#### What needs to be done:
Each entry below is to be printed verbatim.

#### Input data:
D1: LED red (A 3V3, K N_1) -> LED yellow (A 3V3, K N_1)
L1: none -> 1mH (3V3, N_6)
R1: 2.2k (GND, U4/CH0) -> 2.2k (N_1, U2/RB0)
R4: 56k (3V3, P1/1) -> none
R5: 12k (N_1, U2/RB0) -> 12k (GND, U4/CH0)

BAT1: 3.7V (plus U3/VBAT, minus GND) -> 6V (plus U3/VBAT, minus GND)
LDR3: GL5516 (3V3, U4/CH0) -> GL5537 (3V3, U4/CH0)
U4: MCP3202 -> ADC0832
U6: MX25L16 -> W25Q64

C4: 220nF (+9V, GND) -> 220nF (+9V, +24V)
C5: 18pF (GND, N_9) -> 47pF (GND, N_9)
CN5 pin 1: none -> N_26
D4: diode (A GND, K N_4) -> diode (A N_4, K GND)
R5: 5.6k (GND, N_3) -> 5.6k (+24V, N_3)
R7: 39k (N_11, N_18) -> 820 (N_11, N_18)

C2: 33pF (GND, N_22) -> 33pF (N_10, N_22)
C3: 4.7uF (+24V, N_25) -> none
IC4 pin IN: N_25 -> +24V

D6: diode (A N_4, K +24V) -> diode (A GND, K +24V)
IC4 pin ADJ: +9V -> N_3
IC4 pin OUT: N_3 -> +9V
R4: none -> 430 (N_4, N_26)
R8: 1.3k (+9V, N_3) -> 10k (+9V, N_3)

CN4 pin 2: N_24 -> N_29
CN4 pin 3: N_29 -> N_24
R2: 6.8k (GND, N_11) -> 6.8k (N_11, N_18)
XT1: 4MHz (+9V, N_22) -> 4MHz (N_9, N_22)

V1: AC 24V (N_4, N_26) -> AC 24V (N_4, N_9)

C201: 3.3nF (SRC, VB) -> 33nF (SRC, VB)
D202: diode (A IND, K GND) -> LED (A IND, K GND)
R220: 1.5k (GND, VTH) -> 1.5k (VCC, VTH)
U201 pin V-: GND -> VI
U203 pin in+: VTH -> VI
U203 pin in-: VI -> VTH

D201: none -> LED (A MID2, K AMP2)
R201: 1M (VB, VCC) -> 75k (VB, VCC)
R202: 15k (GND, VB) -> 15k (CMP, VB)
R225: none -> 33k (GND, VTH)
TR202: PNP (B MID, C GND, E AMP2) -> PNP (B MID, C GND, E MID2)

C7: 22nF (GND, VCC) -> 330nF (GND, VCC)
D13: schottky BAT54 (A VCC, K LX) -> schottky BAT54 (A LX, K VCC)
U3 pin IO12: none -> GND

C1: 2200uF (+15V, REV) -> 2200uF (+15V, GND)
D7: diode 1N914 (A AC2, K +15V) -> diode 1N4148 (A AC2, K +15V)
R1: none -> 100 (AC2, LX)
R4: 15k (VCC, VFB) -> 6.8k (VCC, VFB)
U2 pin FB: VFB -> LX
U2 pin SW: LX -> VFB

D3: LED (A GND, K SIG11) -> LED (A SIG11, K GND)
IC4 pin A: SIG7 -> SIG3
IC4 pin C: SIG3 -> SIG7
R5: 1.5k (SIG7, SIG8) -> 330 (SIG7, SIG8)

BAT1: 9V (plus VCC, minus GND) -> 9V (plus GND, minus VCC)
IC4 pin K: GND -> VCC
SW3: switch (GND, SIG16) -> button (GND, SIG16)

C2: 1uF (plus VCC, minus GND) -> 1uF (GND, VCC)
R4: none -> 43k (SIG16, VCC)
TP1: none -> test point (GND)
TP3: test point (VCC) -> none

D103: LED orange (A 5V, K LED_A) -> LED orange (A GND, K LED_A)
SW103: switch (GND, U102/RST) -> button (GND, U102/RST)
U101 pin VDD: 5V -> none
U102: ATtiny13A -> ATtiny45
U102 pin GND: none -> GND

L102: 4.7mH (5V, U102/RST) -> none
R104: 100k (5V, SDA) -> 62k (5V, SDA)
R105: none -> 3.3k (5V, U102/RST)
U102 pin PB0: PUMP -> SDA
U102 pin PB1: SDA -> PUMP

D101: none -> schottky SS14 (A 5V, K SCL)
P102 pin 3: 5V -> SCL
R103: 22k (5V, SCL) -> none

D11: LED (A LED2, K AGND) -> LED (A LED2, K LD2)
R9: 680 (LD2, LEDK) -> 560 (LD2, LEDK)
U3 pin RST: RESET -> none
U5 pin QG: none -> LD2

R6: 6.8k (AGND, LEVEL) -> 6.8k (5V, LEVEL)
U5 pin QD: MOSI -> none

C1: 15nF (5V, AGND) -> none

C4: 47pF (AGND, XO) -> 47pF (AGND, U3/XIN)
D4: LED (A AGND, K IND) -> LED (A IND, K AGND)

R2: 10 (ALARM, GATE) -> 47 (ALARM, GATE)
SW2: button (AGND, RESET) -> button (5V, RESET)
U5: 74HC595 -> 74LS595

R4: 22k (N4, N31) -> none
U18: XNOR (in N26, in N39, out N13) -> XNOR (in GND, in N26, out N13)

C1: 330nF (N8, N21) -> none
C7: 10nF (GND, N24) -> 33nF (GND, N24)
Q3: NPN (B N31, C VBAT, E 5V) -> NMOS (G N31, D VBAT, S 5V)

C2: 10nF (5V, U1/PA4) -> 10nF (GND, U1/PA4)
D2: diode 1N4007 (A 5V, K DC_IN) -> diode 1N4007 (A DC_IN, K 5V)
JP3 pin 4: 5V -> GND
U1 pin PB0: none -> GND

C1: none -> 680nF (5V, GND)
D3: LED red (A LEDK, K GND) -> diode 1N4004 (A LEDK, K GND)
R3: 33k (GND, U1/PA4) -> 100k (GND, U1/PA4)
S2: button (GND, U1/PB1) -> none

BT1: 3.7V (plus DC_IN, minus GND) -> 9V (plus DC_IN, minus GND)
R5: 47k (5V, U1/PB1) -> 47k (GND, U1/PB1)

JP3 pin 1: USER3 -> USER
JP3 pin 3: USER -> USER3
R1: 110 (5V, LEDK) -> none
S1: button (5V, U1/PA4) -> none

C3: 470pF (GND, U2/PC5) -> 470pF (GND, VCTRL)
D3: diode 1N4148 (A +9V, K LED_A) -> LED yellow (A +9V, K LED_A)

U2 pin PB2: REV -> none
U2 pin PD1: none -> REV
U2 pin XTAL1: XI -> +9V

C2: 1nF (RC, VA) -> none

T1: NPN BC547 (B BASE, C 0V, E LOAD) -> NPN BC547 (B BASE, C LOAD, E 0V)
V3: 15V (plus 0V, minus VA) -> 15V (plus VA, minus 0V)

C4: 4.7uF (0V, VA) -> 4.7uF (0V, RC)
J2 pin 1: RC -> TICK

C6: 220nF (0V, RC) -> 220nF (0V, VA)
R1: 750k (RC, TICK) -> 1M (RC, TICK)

#### Answer to this exercise:
D1: LED red (A 3V3, K N_1) -> LED yellow (A 3V3, K N_1)
L1: none -> 1mH (3V3, N_6)
R1: 2.2k (GND, U4/CH0) -> 2.2k (N_1, U2/RB0)
R4: 56k (3V3, P1/1) -> none
R5: 12k (N_1, U2/RB0) -> 12k (GND, U4/CH0)

BAT1: 3.7V (plus U3/VBAT, minus GND) -> 6V (plus U3/VBAT, minus GND)
LDR3: GL5516 (3V3, U4/CH0) -> GL5537 (3V3, U4/CH0)
U4: MCP3202 -> ADC0832
U6: MX25L16 -> W25Q64

C4: 220nF (+9V, GND) -> 220nF (+9V, +24V)
C5: 18pF (GND, N_9) -> 47pF (GND, N_9)
CN5 pin 1: none -> N_26
D4: diode (A GND, K N_4) -> diode (A N_4, K GND)
R5: 5.6k (GND, N_3) -> 5.6k (+24V, N_3)
R7: 39k (N_11, N_18) -> 820 (N_11, N_18)

C2: 33pF (GND, N_22) -> 33pF (N_10, N_22)
C3: 4.7uF (+24V, N_25) -> none
IC4 pin IN: N_25 -> +24V

D6: diode (A N_4, K +24V) -> diode (A GND, K +24V)
IC4 pin ADJ: +9V -> N_3
IC4 pin OUT: N_3 -> +9V
R4: none -> 430 (N_4, N_26)
R8: 1.3k (+9V, N_3) -> 10k (+9V, N_3)

CN4 pin 2: N_24 -> N_29
CN4 pin 3: N_29 -> N_24
R2: 6.8k (GND, N_11) -> 6.8k (N_11, N_18)
XT1: 4MHz (+9V, N_22) -> 4MHz (N_9, N_22)

V1: AC 24V (N_4, N_26) -> AC 24V (N_4, N_9)

C201: 3.3nF (SRC, VB) -> 33nF (SRC, VB)
D202: diode (A IND, K GND) -> LED (A IND, K GND)
R220: 1.5k (GND, VTH) -> 1.5k (VCC, VTH)
U201 pin V-: GND -> VI
U203 pin in+: VTH -> VI
U203 pin in-: VI -> VTH

D201: none -> LED (A MID2, K AMP2)
R201: 1M (VB, VCC) -> 75k (VB, VCC)
R202: 15k (GND, VB) -> 15k (CMP, VB)
R225: none -> 33k (GND, VTH)
TR202: PNP (B MID, C GND, E AMP2) -> PNP (B MID, C GND, E MID2)

C7: 22nF (GND, VCC) -> 330nF (GND, VCC)
D13: schottky BAT54 (A VCC, K LX) -> schottky BAT54 (A LX, K VCC)
U3 pin IO12: none -> GND

C1: 2200uF (+15V, REV) -> 2200uF (+15V, GND)
D7: diode 1N914 (A AC2, K +15V) -> diode 1N4148 (A AC2, K +15V)
R1: none -> 100 (AC2, LX)
R4: 15k (VCC, VFB) -> 6.8k (VCC, VFB)
U2 pin FB: VFB -> LX
U2 pin SW: LX -> VFB

D3: LED (A GND, K SIG11) -> LED (A SIG11, K GND)
IC4 pin A: SIG7 -> SIG3
IC4 pin C: SIG3 -> SIG7
R5: 1.5k (SIG7, SIG8) -> 330 (SIG7, SIG8)

BAT1: 9V (plus VCC, minus GND) -> 9V (plus GND, minus VCC)
IC4 pin K: GND -> VCC
SW3: switch (GND, SIG16) -> button (GND, SIG16)

C2: 1uF (plus VCC, minus GND) -> 1uF (GND, VCC)
R4: none -> 43k (SIG16, VCC)
TP1: none -> test point (GND)
TP3: test point (VCC) -> none

D103: LED orange (A 5V, K LED_A) -> LED orange (A GND, K LED_A)
SW103: switch (GND, U102/RST) -> button (GND, U102/RST)
U101 pin VDD: 5V -> none
U102: ATtiny13A -> ATtiny45
U102 pin GND: none -> GND

L102: 4.7mH (5V, U102/RST) -> none
R104: 100k (5V, SDA) -> 62k (5V, SDA)
R105: none -> 3.3k (5V, U102/RST)
U102 pin PB0: PUMP -> SDA
U102 pin PB1: SDA -> PUMP

D101: none -> schottky SS14 (A 5V, K SCL)
P102 pin 3: 5V -> SCL
R103: 22k (5V, SCL) -> none

D11: LED (A LED2, K AGND) -> LED (A LED2, K LD2)
R9: 680 (LD2, LEDK) -> 560 (LD2, LEDK)
U3 pin RST: RESET -> none
U5 pin QG: none -> LD2

R6: 6.8k (AGND, LEVEL) -> 6.8k (5V, LEVEL)
U5 pin QD: MOSI -> none

C1: 15nF (5V, AGND) -> none

C4: 47pF (AGND, XO) -> 47pF (AGND, U3/XIN)
D4: LED (A AGND, K IND) -> LED (A IND, K AGND)

R2: 10 (ALARM, GATE) -> 47 (ALARM, GATE)
SW2: button (AGND, RESET) -> button (5V, RESET)
U5: 74HC595 -> 74LS595

R4: 22k (N4, N31) -> none
U18: XNOR (in N26, in N39, out N13) -> XNOR (in GND, in N26, out N13)

C1: 330nF (N8, N21) -> none
C7: 10nF (GND, N24) -> 33nF (GND, N24)
Q3: NPN (B N31, C VBAT, E 5V) -> NMOS (G N31, D VBAT, S 5V)

C2: 10nF (5V, U1/PA4) -> 10nF (GND, U1/PA4)
D2: diode 1N4007 (A 5V, K DC_IN) -> diode 1N4007 (A DC_IN, K 5V)
JP3 pin 4: 5V -> GND
U1 pin PB0: none -> GND

C1: none -> 680nF (5V, GND)
D3: LED red (A LEDK, K GND) -> diode 1N4004 (A LEDK, K GND)
R3: 33k (GND, U1/PA4) -> 100k (GND, U1/PA4)
S2: button (GND, U1/PB1) -> none

BT1: 3.7V (plus DC_IN, minus GND) -> 9V (plus DC_IN, minus GND)
R5: 47k (5V, U1/PB1) -> 47k (GND, U1/PB1)

JP3 pin 1: USER3 -> USER
JP3 pin 3: USER -> USER3
R1: 110 (5V, LEDK) -> none
S1: button (5V, U1/PA4) -> none

C3: 470pF (GND, U2/PC5) -> 470pF (GND, VCTRL)
D3: diode 1N4148 (A +9V, K LED_A) -> LED yellow (A +9V, K LED_A)

U2 pin PB2: REV -> none
U2 pin PD1: none -> REV
U2 pin XTAL1: XI -> +9V

C2: 1nF (RC, VA) -> none

T1: NPN BC547 (B BASE, C 0V, E LOAD) -> NPN BC547 (B BASE, C LOAD, E 0V)
V3: 15V (plus 0V, minus VA) -> 15V (plus VA, minus 0V)

C4: 4.7uF (0V, VA) -> 4.7uF (0V, RC)
J2 pin 1: RC -> TICK

C6: 220nF (0V, RC) -> 220nF (0V, VA)
R1: 750k (RC, TICK) -> 1M (RC, TICK)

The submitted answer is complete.